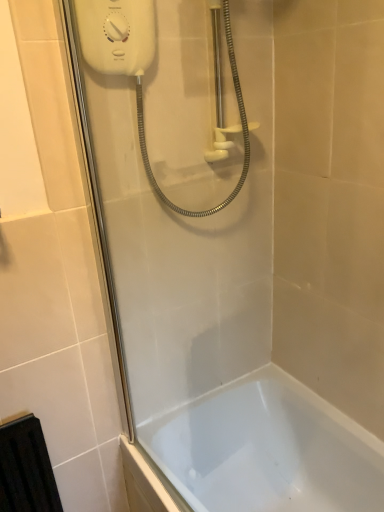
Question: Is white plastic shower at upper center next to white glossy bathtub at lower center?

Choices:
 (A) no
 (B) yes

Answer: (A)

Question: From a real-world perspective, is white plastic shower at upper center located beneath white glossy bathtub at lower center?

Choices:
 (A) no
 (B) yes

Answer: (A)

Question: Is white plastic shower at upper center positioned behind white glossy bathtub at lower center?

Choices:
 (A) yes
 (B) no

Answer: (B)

WRITTEN INSTRUCTION:
Arrange the lines above as a Markdown table with the columns Row and Line, numbering each row and skipping the blank lines. Leave out the picture.

EXERCISE SOLUTION:
| Row | Line |
|---|---|
| 1 | Question: Is white plastic shower at upper center next to white glossy bathtub at lower center? |
| 2 | Choices: |
| 3 |  (A) no |
| 4 |  (B) yes |
| 5 | Answer: (A) |
| 6 | Question: From a real-world perspective, is white plastic shower at upper center located beneath white glossy bathtub at lower center? |
| 7 | Choices: |
| 8 |  (A) no |
| 9 |  (B) yes |
| 10 | Answer: (A) |
| 11 | Question: Is white plastic shower at upper center positioned behind white glossy bathtub at lower center? |
| 12 | Choices: |
| 13 |  (A) yes |
| 14 |  (B) no |
| 15 | Answer: (B) |